PROBLEM TO SOLVE —
In the records below, find the lines that include "orange" and copy each.

INFORMATION —
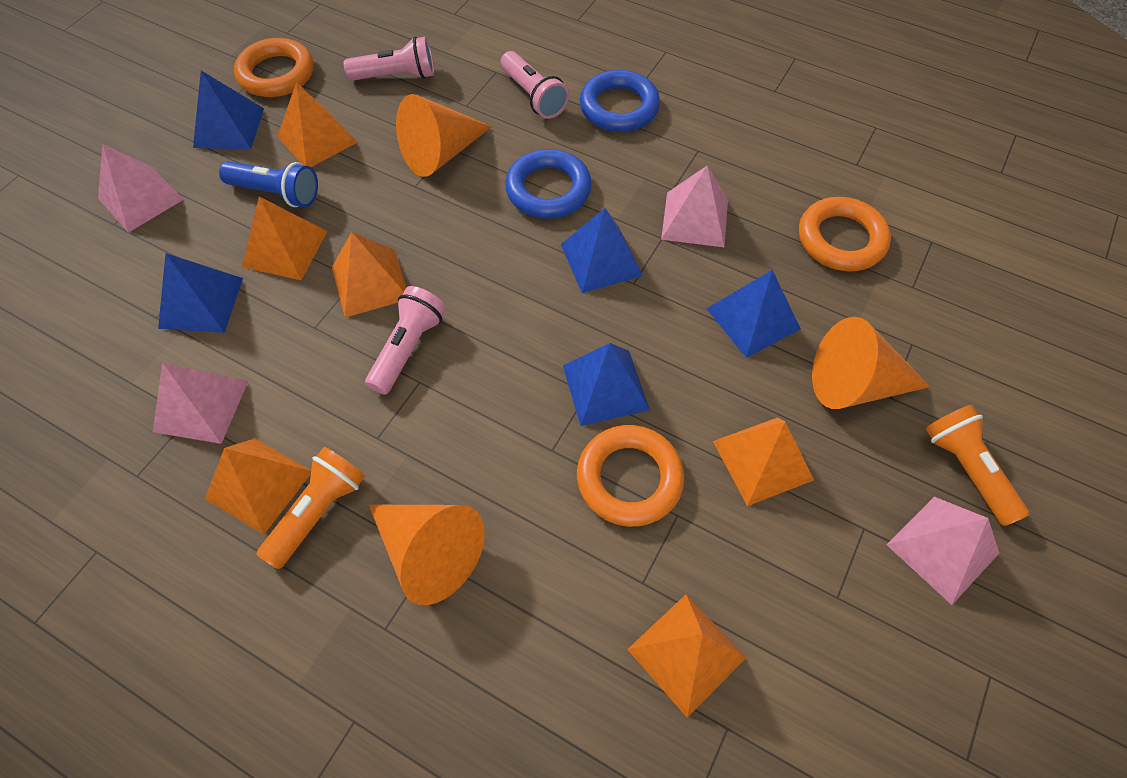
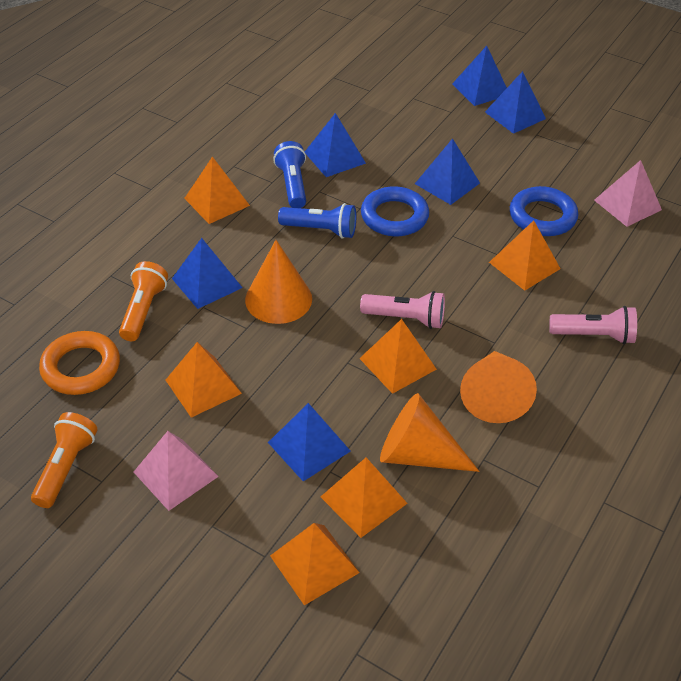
blue flashlight: 1 -> 2
blue pyramid: 5 -> 6
orange ring: 3 -> 1
pink flashlight: 3 -> 2
pink pyramid: 4 -> 2

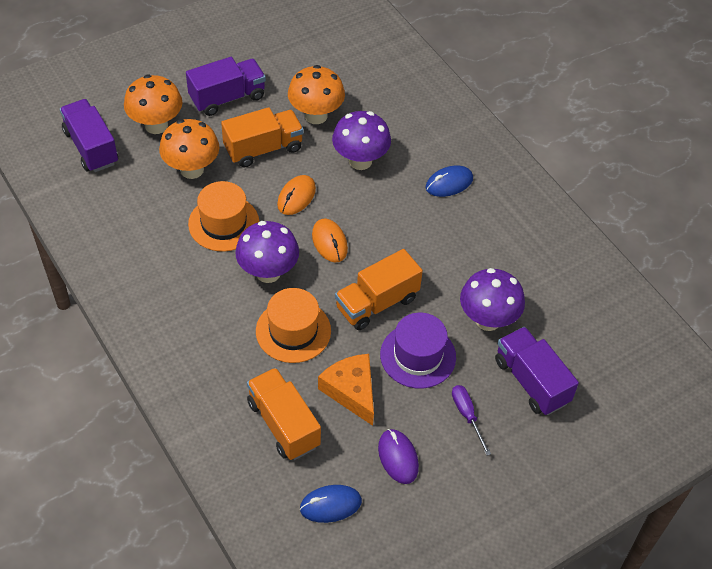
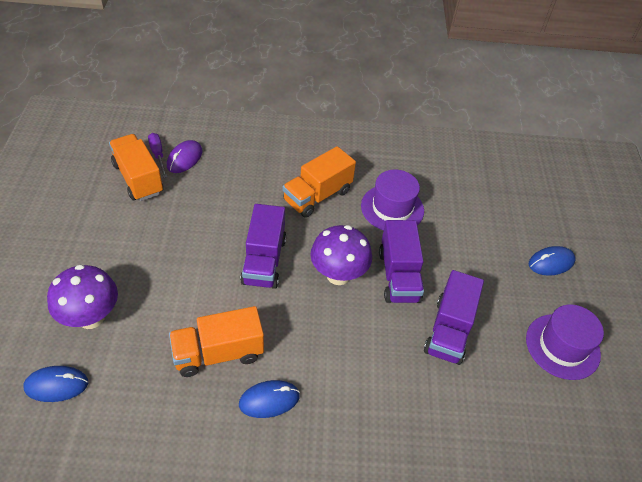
blue mouse: 2 -> 3
orange cheese: 1 -> 0
orange hat: 2 -> 0
orange mouse: 2 -> 0
orange mushroom: 3 -> 0
purple hat: 1 -> 2
purple mushroom: 3 -> 2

OUTPUT FOR THIS TASK —
orange ring: 3 -> 1
orange cheese: 1 -> 0
orange hat: 2 -> 0
orange mouse: 2 -> 0
orange mushroom: 3 -> 0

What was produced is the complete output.